▸ **What is being asked**:
For the data below, restate word for word only the lines from the line containing "Someone took away the pencil" through the line containing "Someone took away the marker", both ends included.

▸ **Records shown**:
>>

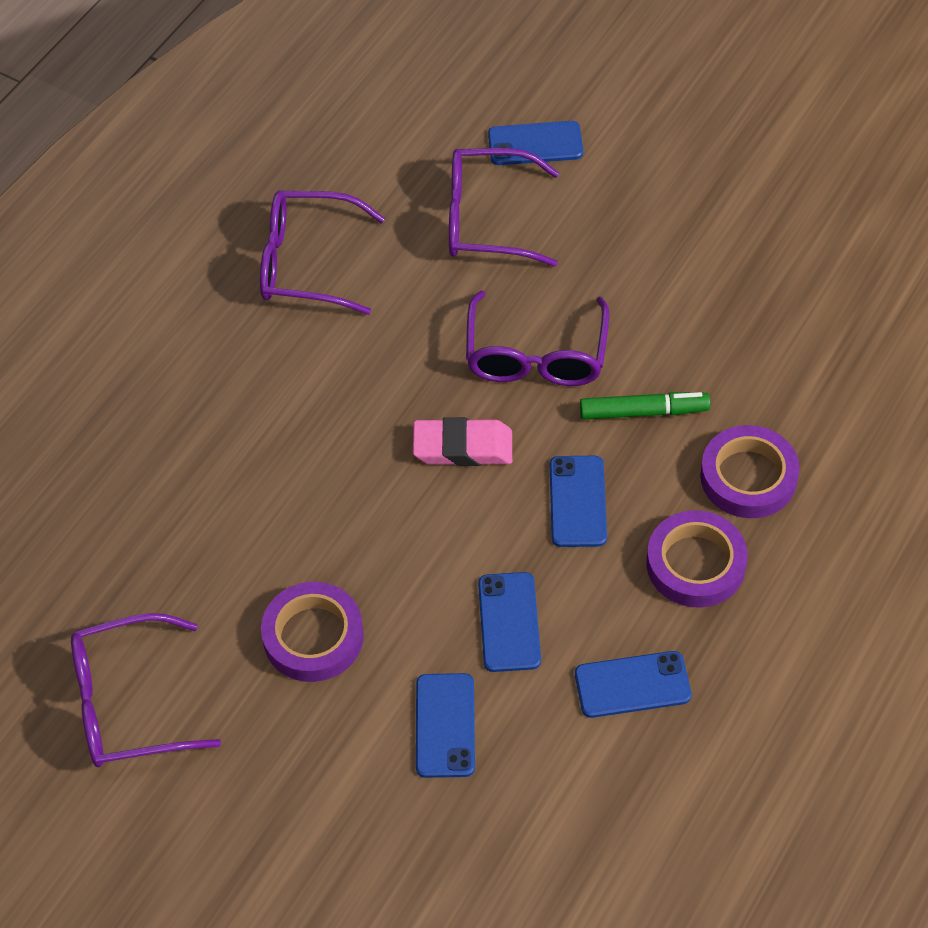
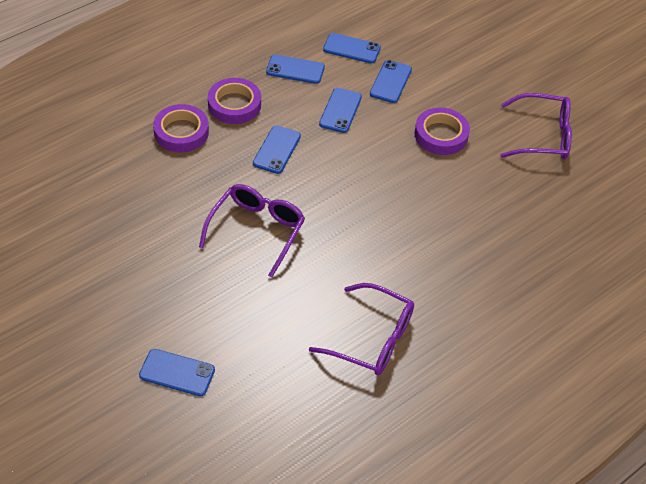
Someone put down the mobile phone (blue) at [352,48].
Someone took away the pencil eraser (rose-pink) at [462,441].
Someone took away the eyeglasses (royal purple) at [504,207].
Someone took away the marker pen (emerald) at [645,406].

<<
>>

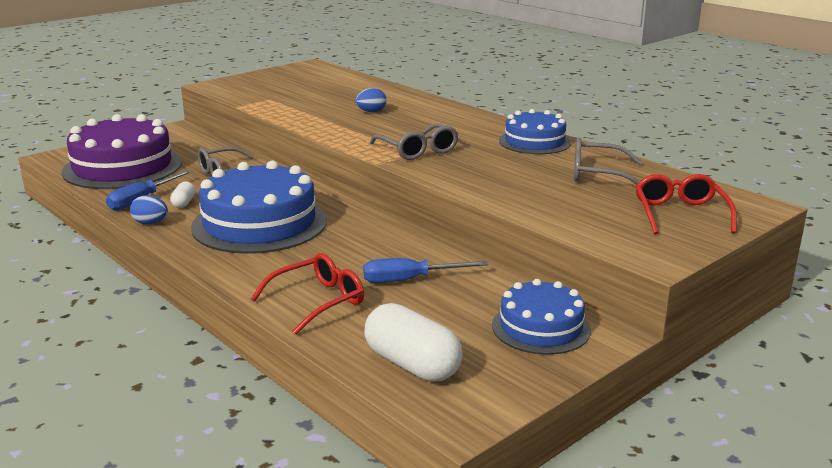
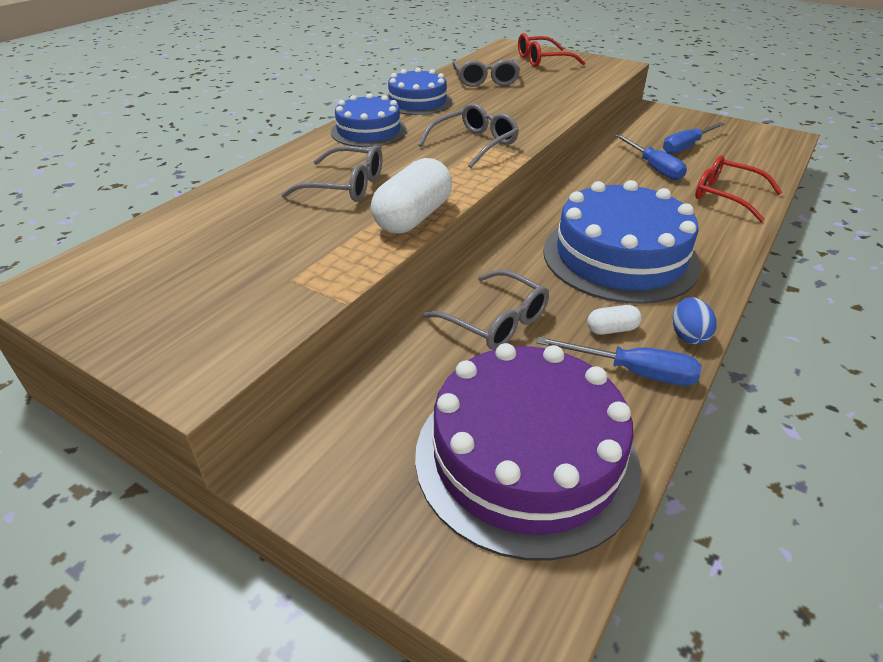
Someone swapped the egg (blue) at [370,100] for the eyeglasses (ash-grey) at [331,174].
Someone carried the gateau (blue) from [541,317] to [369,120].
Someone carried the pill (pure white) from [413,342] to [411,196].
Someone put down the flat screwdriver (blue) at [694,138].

<<

▸ **Output of the task**:
Someone took away the pencil eraser (rose-pink) at [462,441].
Someone took away the eyeglasses (royal purple) at [504,207].
Someone took away the marker pen (emerald) at [645,406].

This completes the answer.